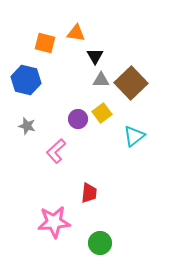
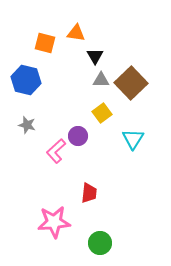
purple circle: moved 17 px down
gray star: moved 1 px up
cyan triangle: moved 1 px left, 3 px down; rotated 20 degrees counterclockwise
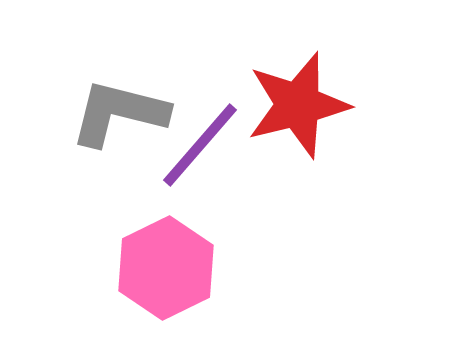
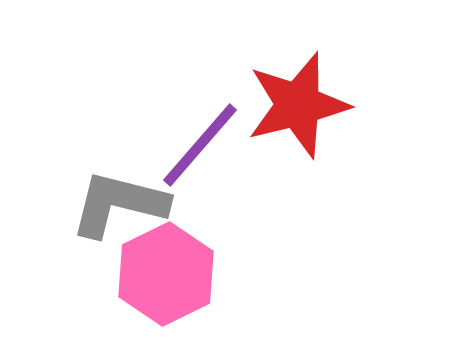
gray L-shape: moved 91 px down
pink hexagon: moved 6 px down
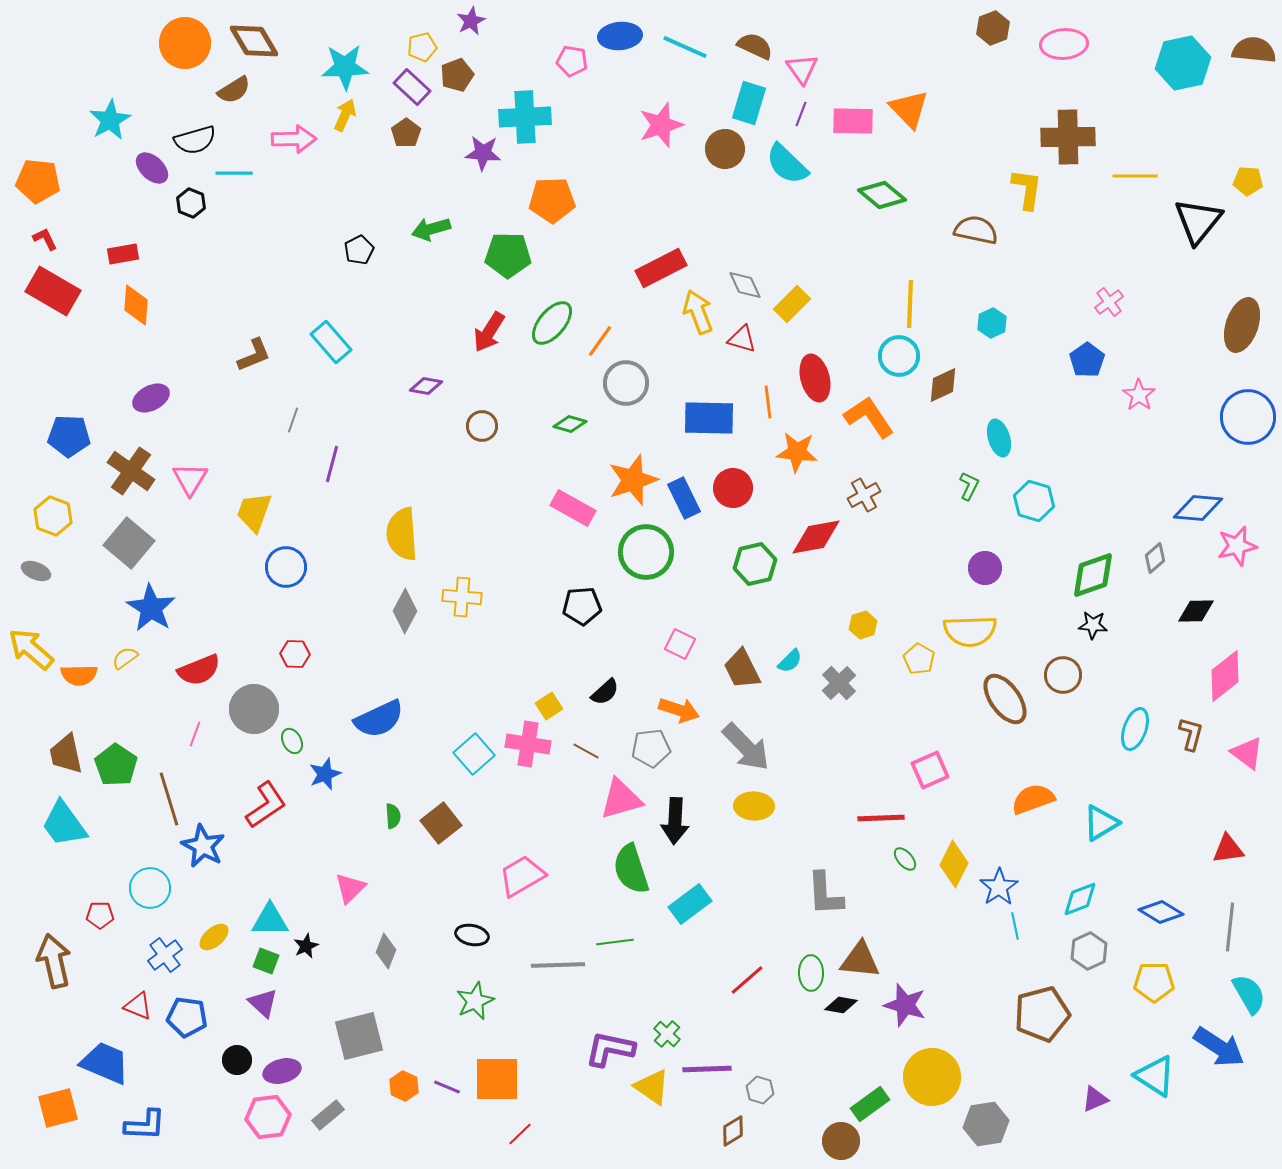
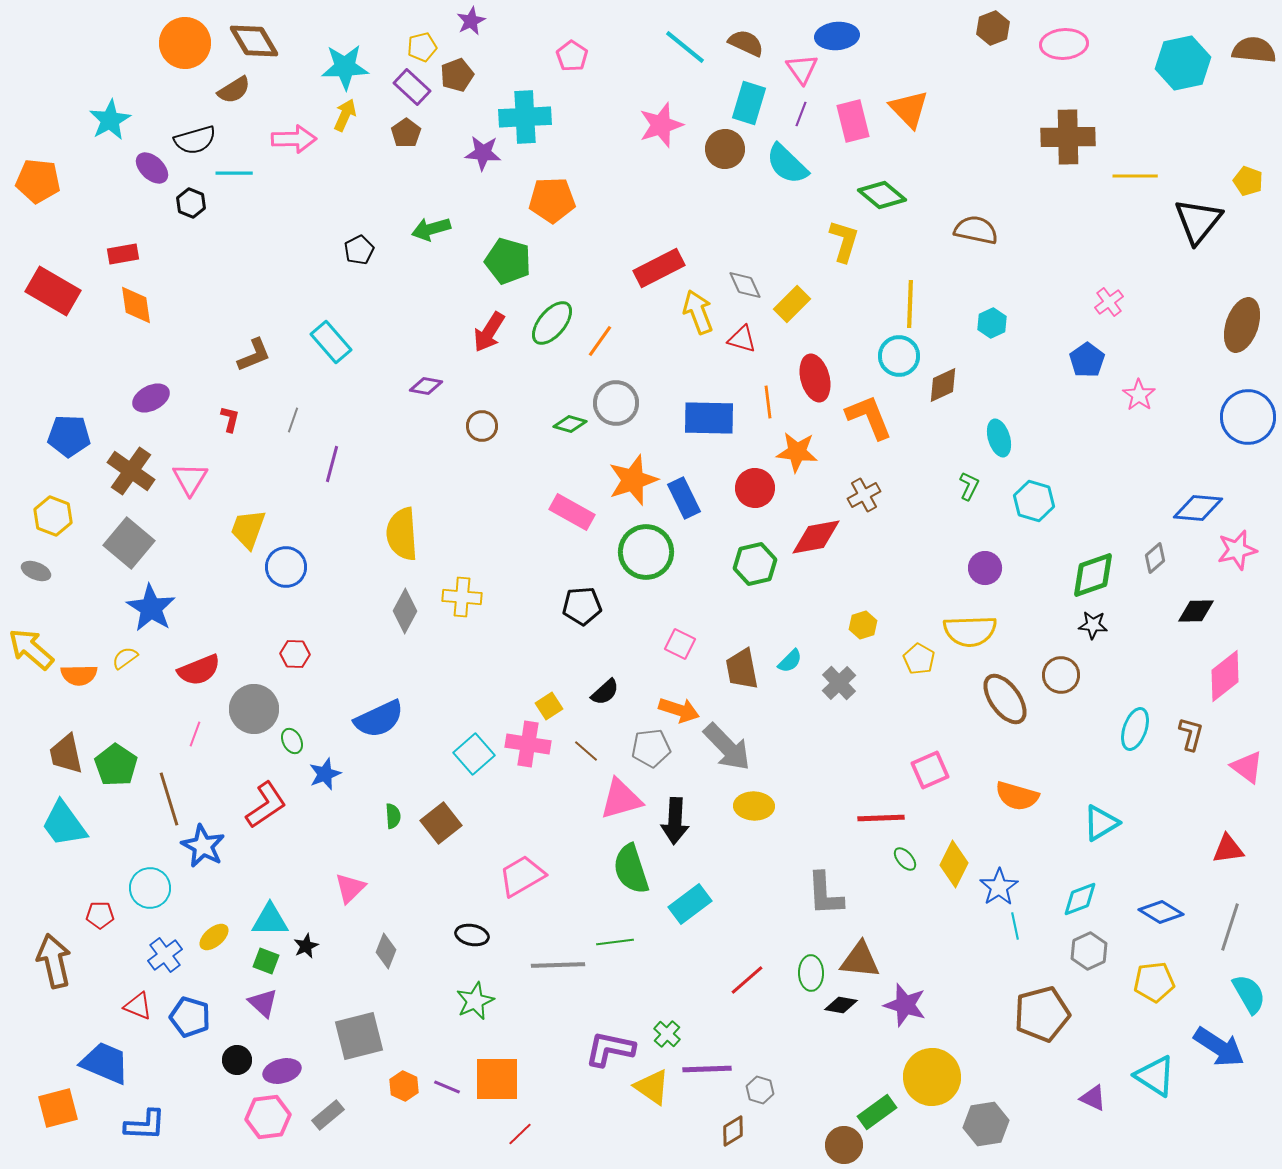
blue ellipse at (620, 36): moved 217 px right
brown semicircle at (755, 46): moved 9 px left, 3 px up
cyan line at (685, 47): rotated 15 degrees clockwise
pink pentagon at (572, 61): moved 5 px up; rotated 24 degrees clockwise
pink rectangle at (853, 121): rotated 75 degrees clockwise
yellow pentagon at (1248, 181): rotated 16 degrees clockwise
yellow L-shape at (1027, 189): moved 183 px left, 52 px down; rotated 9 degrees clockwise
red L-shape at (45, 239): moved 185 px right, 180 px down; rotated 40 degrees clockwise
green pentagon at (508, 255): moved 6 px down; rotated 15 degrees clockwise
red rectangle at (661, 268): moved 2 px left
orange diamond at (136, 305): rotated 12 degrees counterclockwise
gray circle at (626, 383): moved 10 px left, 20 px down
orange L-shape at (869, 417): rotated 12 degrees clockwise
red circle at (733, 488): moved 22 px right
pink rectangle at (573, 508): moved 1 px left, 4 px down
yellow trapezoid at (254, 512): moved 6 px left, 17 px down
pink star at (1237, 546): moved 4 px down
brown trapezoid at (742, 669): rotated 15 degrees clockwise
brown circle at (1063, 675): moved 2 px left
gray arrow at (746, 747): moved 19 px left
brown line at (586, 751): rotated 12 degrees clockwise
pink triangle at (1247, 753): moved 14 px down
orange semicircle at (1033, 799): moved 16 px left, 3 px up; rotated 144 degrees counterclockwise
gray line at (1230, 927): rotated 12 degrees clockwise
yellow pentagon at (1154, 982): rotated 6 degrees counterclockwise
blue pentagon at (187, 1017): moved 3 px right; rotated 9 degrees clockwise
purple triangle at (1095, 1099): moved 2 px left, 1 px up; rotated 48 degrees clockwise
green rectangle at (870, 1104): moved 7 px right, 8 px down
brown circle at (841, 1141): moved 3 px right, 4 px down
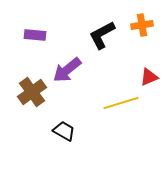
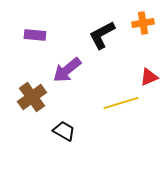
orange cross: moved 1 px right, 2 px up
brown cross: moved 5 px down
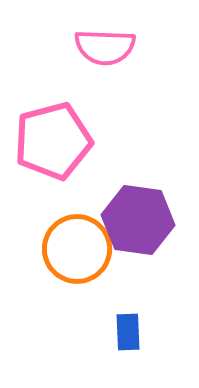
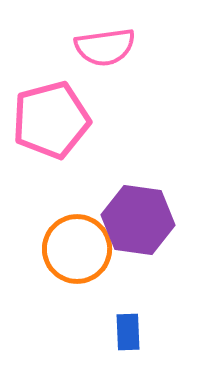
pink semicircle: rotated 10 degrees counterclockwise
pink pentagon: moved 2 px left, 21 px up
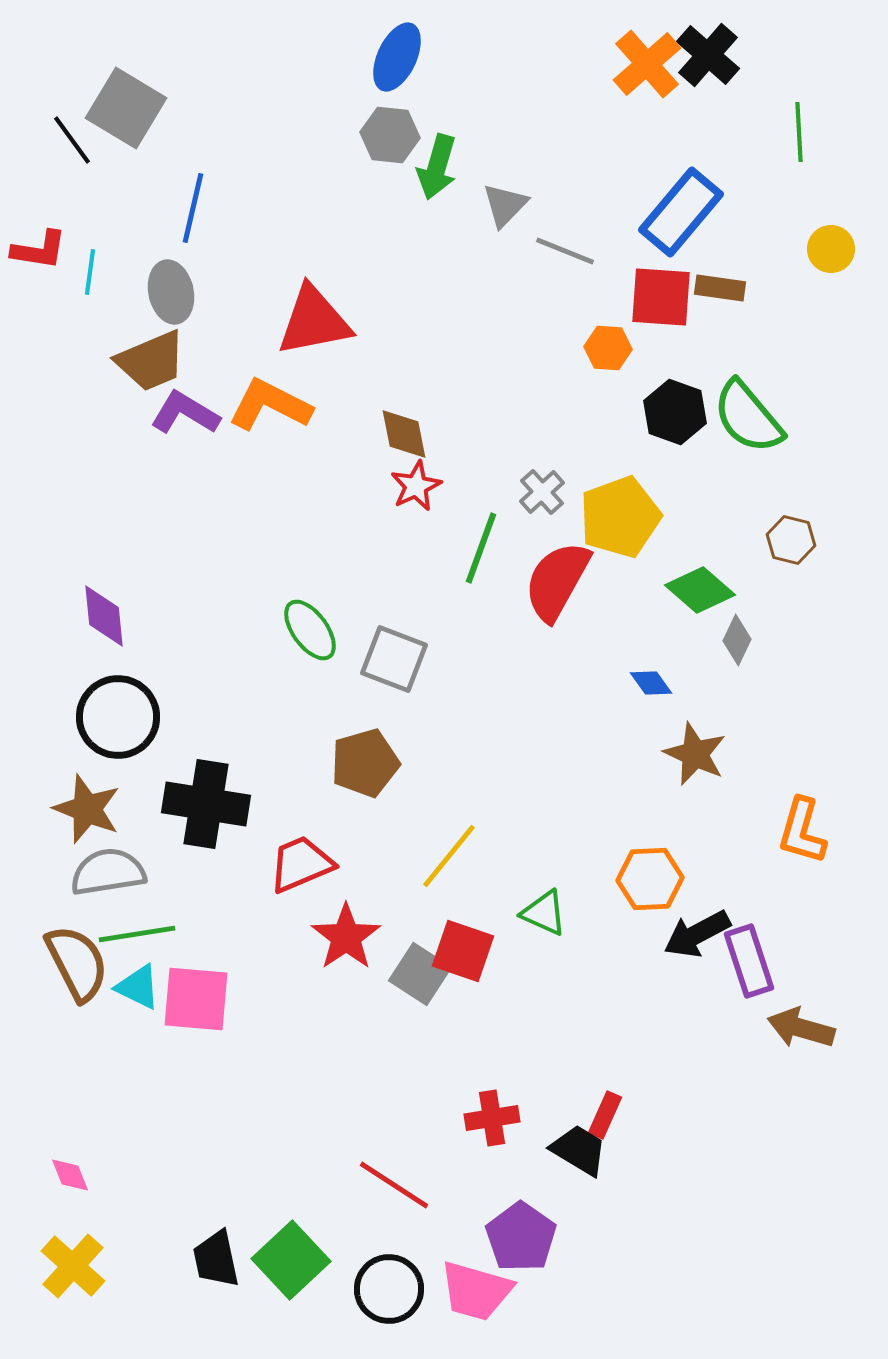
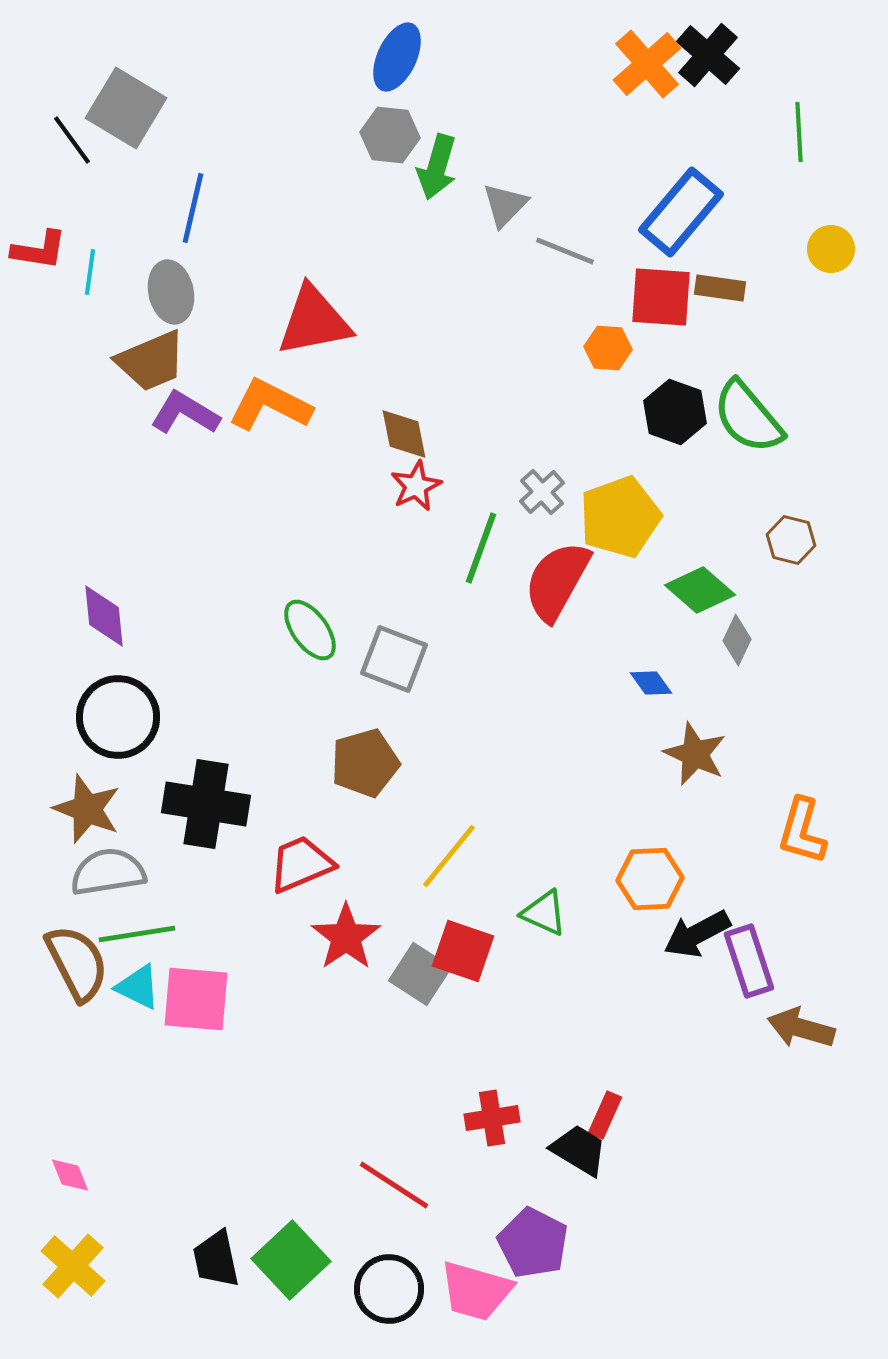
purple pentagon at (521, 1237): moved 12 px right, 6 px down; rotated 8 degrees counterclockwise
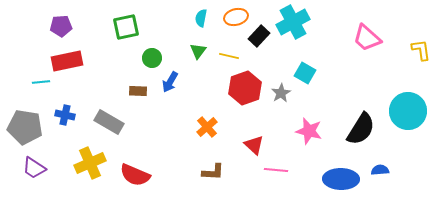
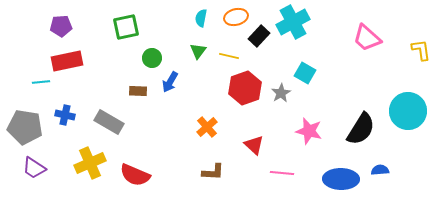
pink line: moved 6 px right, 3 px down
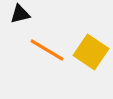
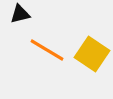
yellow square: moved 1 px right, 2 px down
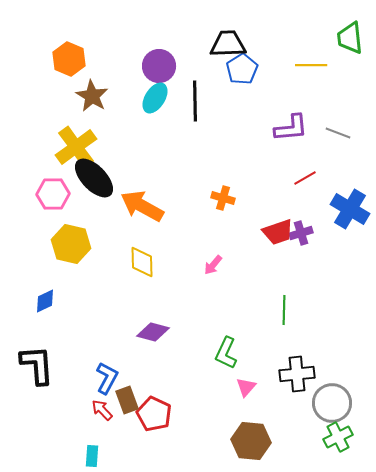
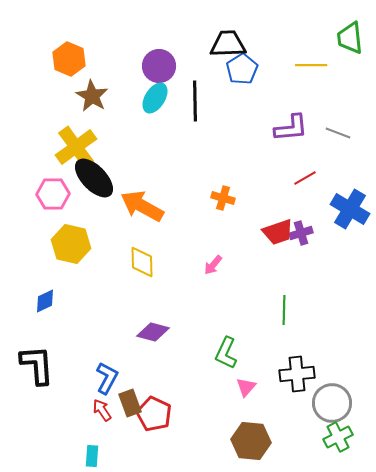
brown rectangle: moved 3 px right, 3 px down
red arrow: rotated 10 degrees clockwise
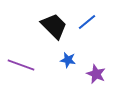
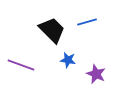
blue line: rotated 24 degrees clockwise
black trapezoid: moved 2 px left, 4 px down
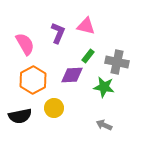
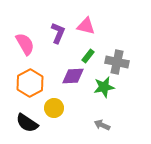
purple diamond: moved 1 px right, 1 px down
orange hexagon: moved 3 px left, 3 px down
green star: rotated 20 degrees counterclockwise
black semicircle: moved 7 px right, 7 px down; rotated 45 degrees clockwise
gray arrow: moved 2 px left
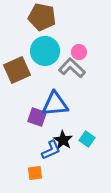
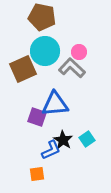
brown square: moved 6 px right, 1 px up
cyan square: rotated 21 degrees clockwise
orange square: moved 2 px right, 1 px down
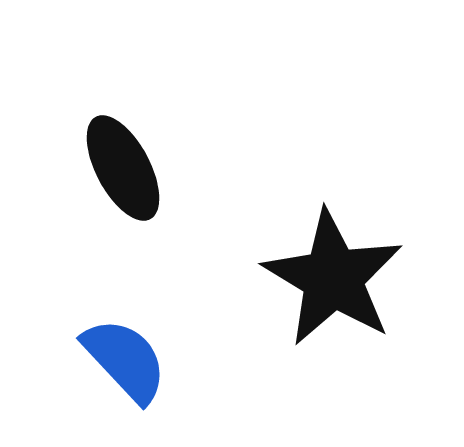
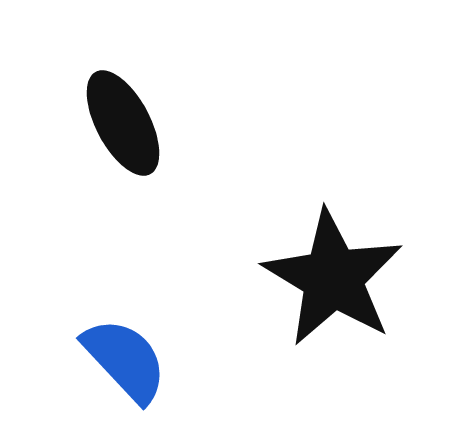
black ellipse: moved 45 px up
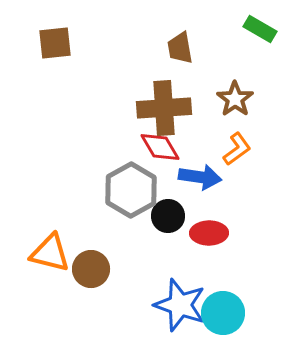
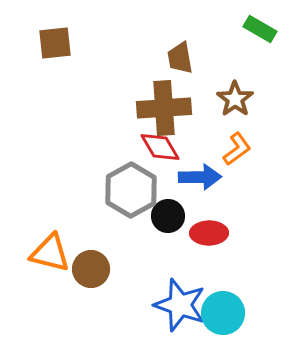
brown trapezoid: moved 10 px down
blue arrow: rotated 9 degrees counterclockwise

Task to carry out
Convert the listing, from the line containing "brown trapezoid: moved 10 px down" through the end of the listing, into a numbered list and leave out any blank lines.

Solved exercise
1. brown trapezoid: moved 10 px down
2. blue arrow: rotated 9 degrees counterclockwise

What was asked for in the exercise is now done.